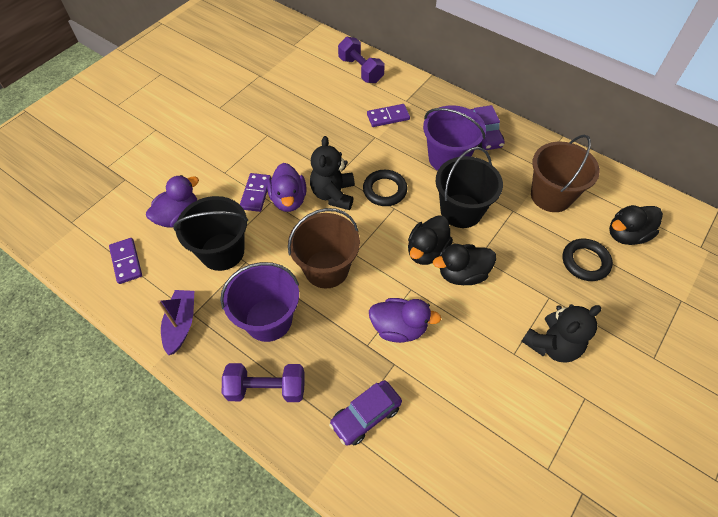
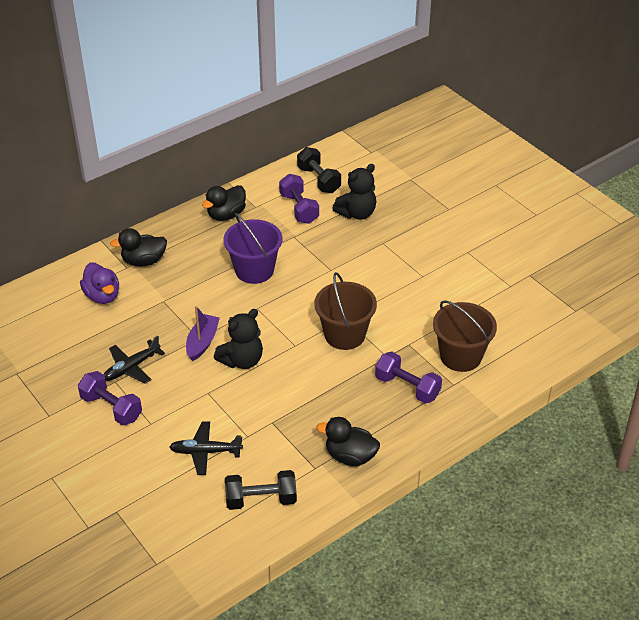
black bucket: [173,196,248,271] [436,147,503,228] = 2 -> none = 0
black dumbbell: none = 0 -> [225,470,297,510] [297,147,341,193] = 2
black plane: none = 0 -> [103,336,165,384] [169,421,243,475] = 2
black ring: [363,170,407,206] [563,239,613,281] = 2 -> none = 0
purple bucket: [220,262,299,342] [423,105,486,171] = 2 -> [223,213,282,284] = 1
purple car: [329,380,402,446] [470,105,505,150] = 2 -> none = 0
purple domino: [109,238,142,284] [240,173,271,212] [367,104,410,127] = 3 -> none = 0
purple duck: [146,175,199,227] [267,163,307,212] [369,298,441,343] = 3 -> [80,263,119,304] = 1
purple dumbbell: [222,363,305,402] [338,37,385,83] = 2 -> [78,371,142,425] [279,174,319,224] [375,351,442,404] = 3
::::
**TASK DESCRIPTION**
Write out each entry above once more, exactly as written, and drop the pictures.

**RESPONSE TO THIS TASK**
black bucket: [173,196,248,271] [436,147,503,228] = 2 -> none = 0
black dumbbell: none = 0 -> [225,470,297,510] [297,147,341,193] = 2
black plane: none = 0 -> [103,336,165,384] [169,421,243,475] = 2
black ring: [363,170,407,206] [563,239,613,281] = 2 -> none = 0
purple bucket: [220,262,299,342] [423,105,486,171] = 2 -> [223,213,282,284] = 1
purple car: [329,380,402,446] [470,105,505,150] = 2 -> none = 0
purple domino: [109,238,142,284] [240,173,271,212] [367,104,410,127] = 3 -> none = 0
purple duck: [146,175,199,227] [267,163,307,212] [369,298,441,343] = 3 -> [80,263,119,304] = 1
purple dumbbell: [222,363,305,402] [338,37,385,83] = 2 -> [78,371,142,425] [279,174,319,224] [375,351,442,404] = 3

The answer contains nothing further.